___ RECORDS PROVIDED

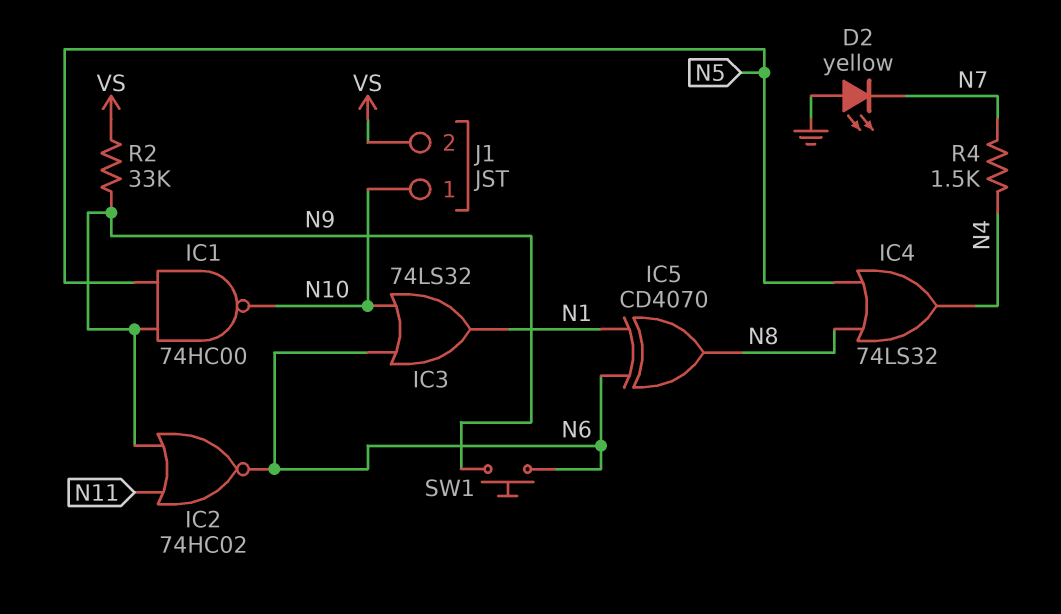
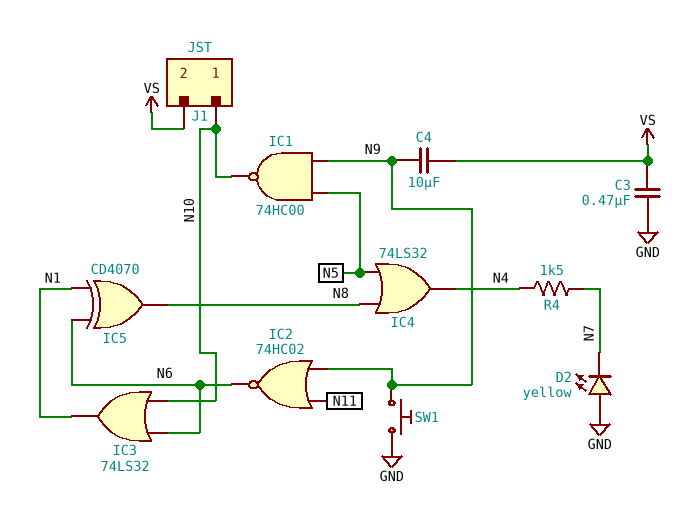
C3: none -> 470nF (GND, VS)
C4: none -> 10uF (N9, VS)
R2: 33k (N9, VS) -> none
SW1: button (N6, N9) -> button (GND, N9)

______
___ RECORDS PROVIDED

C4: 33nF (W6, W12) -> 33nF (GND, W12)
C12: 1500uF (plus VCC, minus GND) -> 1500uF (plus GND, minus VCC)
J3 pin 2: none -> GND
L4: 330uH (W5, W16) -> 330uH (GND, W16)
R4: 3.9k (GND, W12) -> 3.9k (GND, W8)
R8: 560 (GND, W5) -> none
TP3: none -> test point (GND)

______

### AIM OF THE EXERCISE:
Retype word for word everything in the listing above from the line that holds "J3 pin 2: none -> GND" down to the line that holds "TP3: none -> test point (GND)". Keep both end lines and leave out the rest.

### YOUR RESPONSE:
J3 pin 2: none -> GND
L4: 330uH (W5, W16) -> 330uH (GND, W16)
R4: 3.9k (GND, W12) -> 3.9k (GND, W8)
R8: 560 (GND, W5) -> none
TP3: none -> test point (GND)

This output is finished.